Work out how many lines below contain the word "left". Only the number is wanted.

» Recorded data
++++++
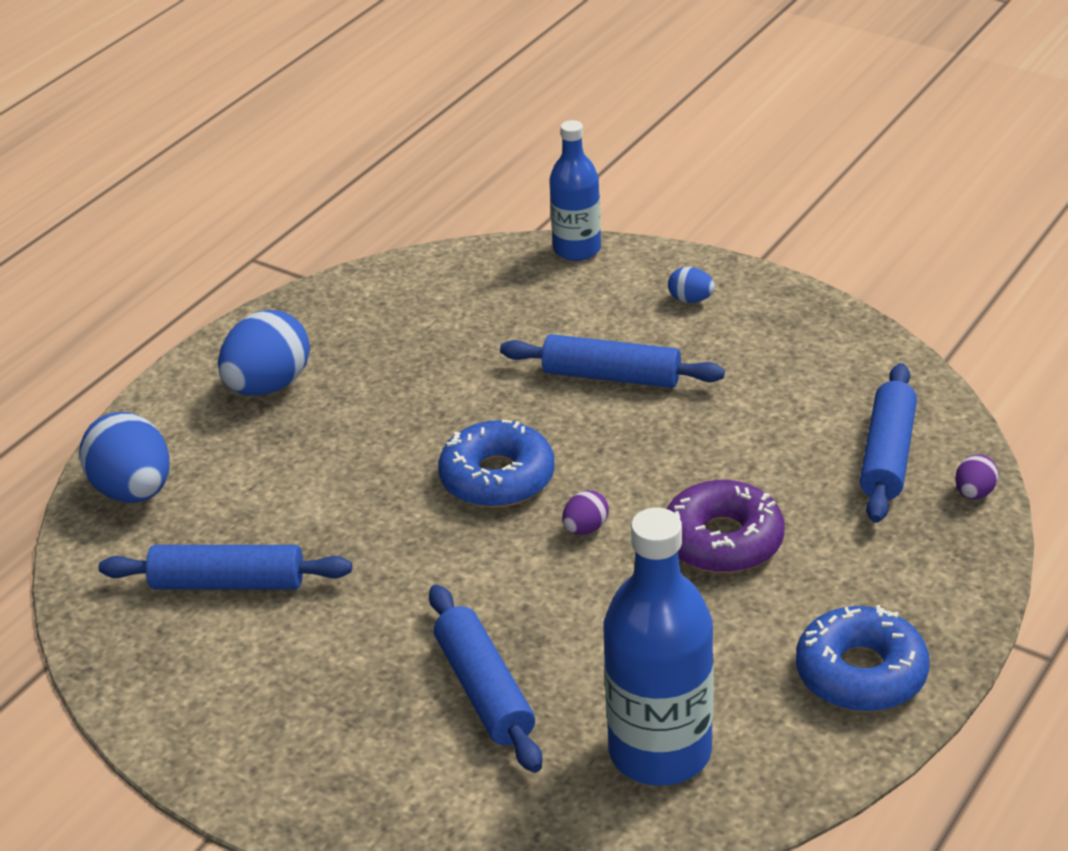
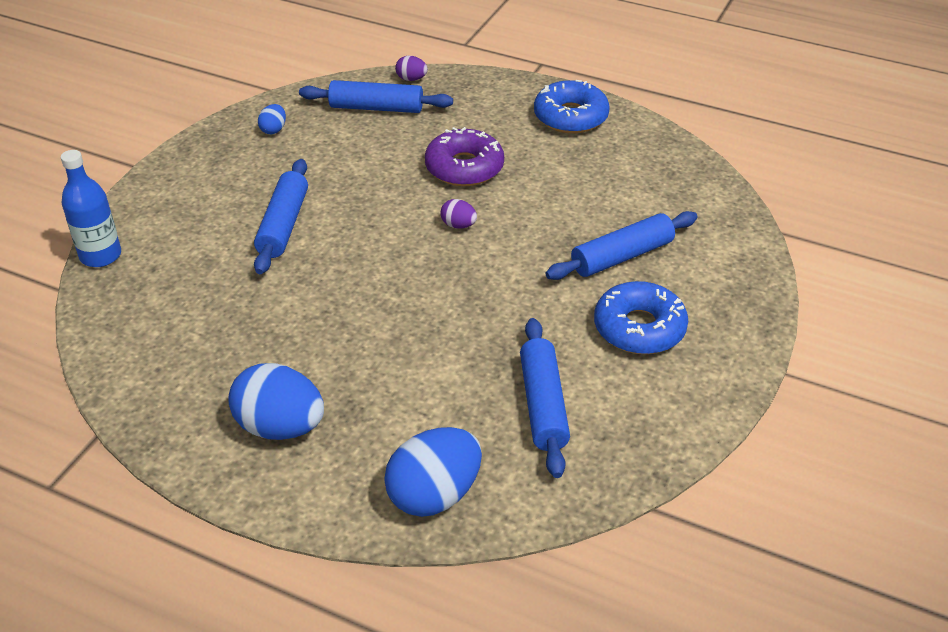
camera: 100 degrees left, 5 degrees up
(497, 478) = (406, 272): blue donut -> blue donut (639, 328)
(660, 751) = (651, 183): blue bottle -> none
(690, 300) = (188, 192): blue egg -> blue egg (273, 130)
++++++
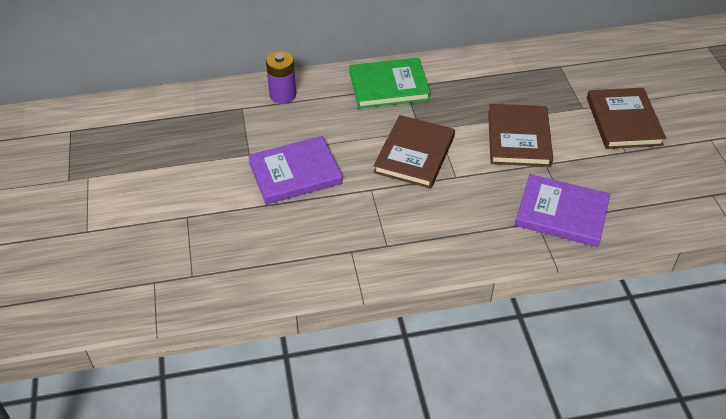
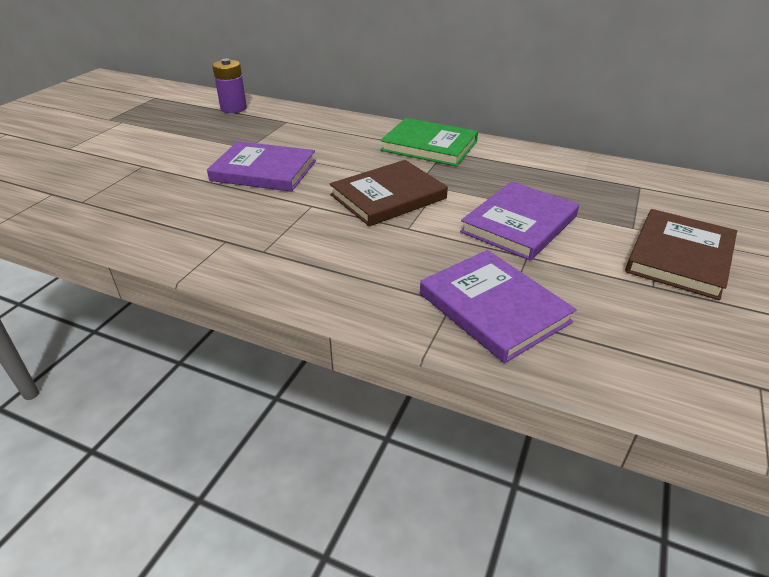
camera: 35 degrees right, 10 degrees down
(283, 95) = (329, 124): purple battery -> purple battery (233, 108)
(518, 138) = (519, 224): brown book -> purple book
++++++
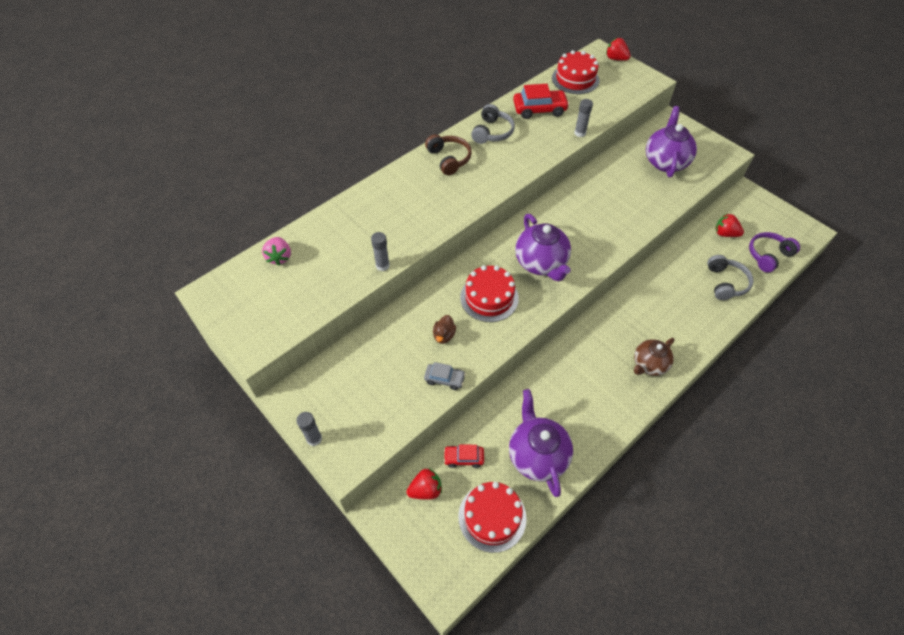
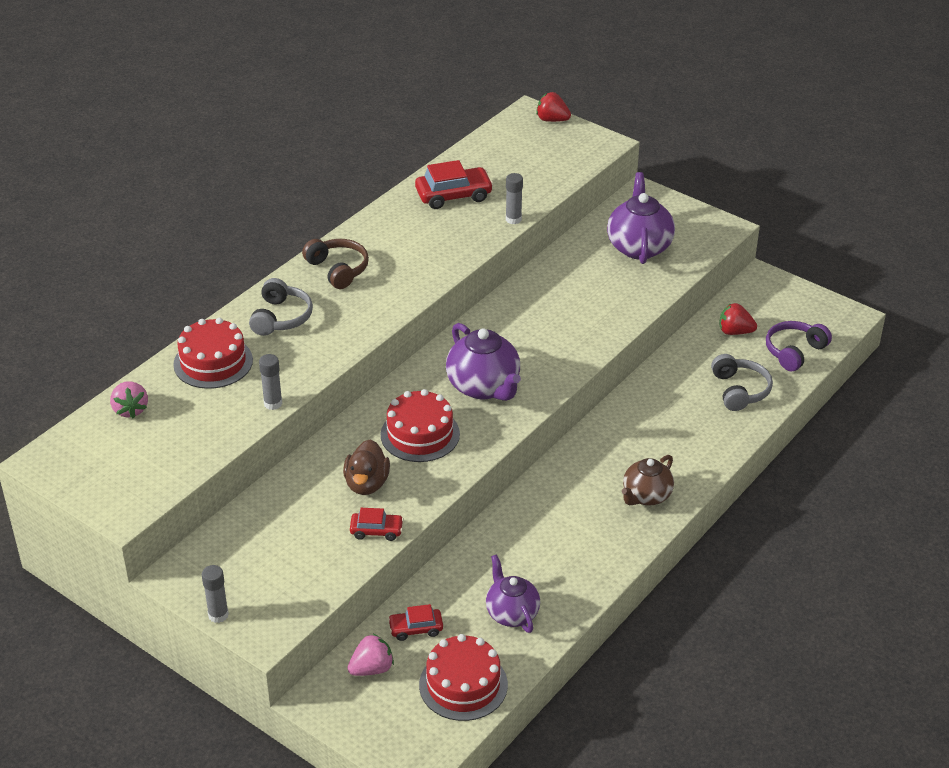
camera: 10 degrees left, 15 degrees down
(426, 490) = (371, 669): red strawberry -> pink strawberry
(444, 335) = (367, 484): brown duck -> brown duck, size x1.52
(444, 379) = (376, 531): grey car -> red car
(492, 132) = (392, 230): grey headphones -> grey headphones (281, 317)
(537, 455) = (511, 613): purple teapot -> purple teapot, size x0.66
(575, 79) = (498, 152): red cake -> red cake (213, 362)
++++++
» Written answer
2